- GIVEN DATA
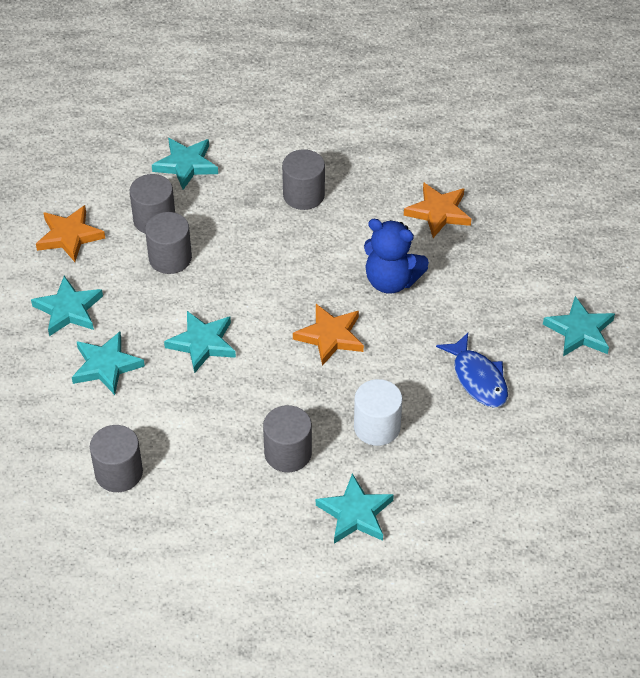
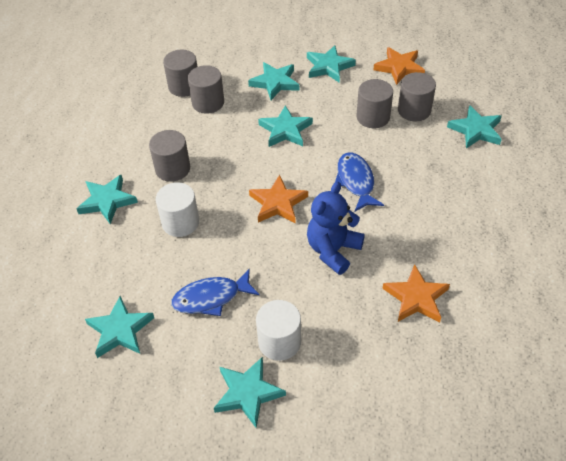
camera: 100 degrees right, 0 degrees up
grey cylinder [282,149,325,210] -> grey cylinder moved to [188,65,224,114]
none -> turquoise star [85,296,154,358]
none -> white cylinder [256,300,301,361]
none -> blue fish [335,152,384,211]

- TASK DETAILS
Restate the data above exactly, stripping out each image.

- RESPONSE TO THIS EXERCISE
camera: 100 degrees right, 0 degrees up
grey cylinder [282,149,325,210] -> grey cylinder moved to [188,65,224,114]
none -> turquoise star [85,296,154,358]
none -> white cylinder [256,300,301,361]
none -> blue fish [335,152,384,211]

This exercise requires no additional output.